Across the records below, how many lines contain the string "filing"? Give the number by itself.
Listed records START
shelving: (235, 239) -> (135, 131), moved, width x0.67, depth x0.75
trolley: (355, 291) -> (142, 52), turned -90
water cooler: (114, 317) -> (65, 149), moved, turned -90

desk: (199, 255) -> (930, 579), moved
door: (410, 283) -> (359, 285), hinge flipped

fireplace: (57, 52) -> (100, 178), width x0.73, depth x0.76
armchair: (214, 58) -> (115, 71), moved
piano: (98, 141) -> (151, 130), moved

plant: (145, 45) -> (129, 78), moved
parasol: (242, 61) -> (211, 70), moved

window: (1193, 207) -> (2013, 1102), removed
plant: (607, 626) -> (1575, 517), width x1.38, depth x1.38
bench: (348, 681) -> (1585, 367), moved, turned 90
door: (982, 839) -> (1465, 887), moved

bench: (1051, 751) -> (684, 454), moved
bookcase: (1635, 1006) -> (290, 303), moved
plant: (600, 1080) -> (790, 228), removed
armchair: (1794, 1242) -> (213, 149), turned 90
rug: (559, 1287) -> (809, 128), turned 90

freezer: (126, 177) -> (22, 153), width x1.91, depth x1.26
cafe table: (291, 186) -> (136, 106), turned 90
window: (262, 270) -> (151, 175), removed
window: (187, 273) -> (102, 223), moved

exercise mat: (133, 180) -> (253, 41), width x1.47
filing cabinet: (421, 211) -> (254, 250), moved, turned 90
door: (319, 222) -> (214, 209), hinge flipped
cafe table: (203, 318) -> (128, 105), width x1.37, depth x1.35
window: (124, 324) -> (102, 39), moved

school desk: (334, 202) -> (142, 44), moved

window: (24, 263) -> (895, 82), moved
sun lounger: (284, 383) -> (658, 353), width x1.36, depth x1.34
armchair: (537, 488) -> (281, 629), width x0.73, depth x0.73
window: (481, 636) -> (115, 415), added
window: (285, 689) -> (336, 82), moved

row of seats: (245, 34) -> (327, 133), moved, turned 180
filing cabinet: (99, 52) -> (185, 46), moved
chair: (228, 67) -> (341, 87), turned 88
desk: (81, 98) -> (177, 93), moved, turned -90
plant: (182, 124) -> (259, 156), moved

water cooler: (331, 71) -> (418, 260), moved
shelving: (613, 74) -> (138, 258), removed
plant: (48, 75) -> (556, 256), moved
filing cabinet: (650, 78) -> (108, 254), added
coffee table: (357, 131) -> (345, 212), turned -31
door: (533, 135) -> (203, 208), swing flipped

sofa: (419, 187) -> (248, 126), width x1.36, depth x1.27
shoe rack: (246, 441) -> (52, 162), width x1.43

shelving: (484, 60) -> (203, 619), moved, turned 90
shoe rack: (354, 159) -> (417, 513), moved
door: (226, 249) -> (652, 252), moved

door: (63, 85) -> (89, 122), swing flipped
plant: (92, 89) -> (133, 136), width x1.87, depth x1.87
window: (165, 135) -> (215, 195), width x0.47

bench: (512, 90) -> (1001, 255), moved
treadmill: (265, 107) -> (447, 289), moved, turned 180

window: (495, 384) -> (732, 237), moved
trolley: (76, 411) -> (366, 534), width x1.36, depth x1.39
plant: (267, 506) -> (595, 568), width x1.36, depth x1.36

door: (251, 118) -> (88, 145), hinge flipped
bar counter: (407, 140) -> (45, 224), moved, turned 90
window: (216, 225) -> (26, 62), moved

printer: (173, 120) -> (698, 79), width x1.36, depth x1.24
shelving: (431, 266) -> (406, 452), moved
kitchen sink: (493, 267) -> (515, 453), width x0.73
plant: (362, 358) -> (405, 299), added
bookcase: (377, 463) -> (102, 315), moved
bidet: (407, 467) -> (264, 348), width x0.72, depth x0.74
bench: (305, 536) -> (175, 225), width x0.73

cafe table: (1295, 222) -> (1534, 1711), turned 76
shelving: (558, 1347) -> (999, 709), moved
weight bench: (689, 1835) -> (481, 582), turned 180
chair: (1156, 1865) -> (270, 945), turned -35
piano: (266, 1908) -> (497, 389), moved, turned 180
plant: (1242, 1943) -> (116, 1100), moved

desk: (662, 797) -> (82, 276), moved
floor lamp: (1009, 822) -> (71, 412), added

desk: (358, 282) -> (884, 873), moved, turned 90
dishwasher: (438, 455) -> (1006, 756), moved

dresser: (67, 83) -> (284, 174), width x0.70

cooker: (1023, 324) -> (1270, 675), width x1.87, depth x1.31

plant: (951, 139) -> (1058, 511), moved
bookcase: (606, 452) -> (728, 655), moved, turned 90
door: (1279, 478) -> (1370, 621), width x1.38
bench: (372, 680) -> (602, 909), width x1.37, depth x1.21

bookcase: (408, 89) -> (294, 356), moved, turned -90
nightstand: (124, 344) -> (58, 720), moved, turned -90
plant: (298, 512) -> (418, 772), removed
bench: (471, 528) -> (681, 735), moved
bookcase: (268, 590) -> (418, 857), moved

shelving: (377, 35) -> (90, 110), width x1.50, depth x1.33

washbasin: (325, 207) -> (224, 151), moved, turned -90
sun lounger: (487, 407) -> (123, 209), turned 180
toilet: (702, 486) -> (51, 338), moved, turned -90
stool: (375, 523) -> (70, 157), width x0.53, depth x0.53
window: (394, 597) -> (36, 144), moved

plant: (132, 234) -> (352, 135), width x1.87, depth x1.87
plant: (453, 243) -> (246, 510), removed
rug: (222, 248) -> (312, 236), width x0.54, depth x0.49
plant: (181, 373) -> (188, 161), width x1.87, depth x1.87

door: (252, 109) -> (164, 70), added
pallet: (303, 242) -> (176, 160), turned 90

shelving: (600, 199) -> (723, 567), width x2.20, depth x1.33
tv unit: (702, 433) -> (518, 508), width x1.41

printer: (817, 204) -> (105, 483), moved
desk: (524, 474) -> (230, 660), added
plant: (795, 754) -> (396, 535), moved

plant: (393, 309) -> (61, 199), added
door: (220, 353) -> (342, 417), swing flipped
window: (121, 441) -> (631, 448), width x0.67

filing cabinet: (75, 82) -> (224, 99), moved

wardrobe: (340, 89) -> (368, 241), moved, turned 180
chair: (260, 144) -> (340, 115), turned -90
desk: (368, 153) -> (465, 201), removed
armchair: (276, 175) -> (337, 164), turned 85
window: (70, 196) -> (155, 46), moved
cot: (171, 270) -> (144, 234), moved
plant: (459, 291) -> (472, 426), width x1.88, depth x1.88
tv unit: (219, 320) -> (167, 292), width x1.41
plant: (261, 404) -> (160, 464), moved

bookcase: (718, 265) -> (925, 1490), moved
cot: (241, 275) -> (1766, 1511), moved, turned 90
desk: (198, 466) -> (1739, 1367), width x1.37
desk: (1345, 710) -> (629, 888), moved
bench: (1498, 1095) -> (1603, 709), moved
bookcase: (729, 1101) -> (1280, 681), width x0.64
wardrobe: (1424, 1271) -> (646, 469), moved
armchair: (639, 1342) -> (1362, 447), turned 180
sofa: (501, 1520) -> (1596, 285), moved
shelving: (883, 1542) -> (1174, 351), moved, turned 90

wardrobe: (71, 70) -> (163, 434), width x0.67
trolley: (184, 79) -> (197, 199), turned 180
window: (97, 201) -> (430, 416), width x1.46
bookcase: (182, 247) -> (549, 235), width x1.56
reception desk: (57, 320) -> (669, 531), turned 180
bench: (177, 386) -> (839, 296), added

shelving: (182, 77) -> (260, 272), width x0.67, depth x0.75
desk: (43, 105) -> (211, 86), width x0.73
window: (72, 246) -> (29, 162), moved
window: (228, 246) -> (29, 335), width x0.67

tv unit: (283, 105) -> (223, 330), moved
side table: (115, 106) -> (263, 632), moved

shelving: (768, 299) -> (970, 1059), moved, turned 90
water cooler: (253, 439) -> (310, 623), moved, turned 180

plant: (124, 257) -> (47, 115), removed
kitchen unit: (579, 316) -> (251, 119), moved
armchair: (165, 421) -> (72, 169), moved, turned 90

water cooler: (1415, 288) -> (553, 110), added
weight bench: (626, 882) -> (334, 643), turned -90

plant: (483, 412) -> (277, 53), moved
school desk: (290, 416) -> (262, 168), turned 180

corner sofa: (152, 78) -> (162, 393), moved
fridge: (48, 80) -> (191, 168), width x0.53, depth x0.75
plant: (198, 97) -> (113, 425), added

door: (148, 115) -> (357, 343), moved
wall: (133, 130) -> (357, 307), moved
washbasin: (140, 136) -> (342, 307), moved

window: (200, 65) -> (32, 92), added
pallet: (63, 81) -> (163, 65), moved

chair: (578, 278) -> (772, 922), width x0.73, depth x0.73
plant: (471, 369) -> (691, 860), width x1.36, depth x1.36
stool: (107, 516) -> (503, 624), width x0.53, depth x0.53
Listed records END
• Result for this task:
4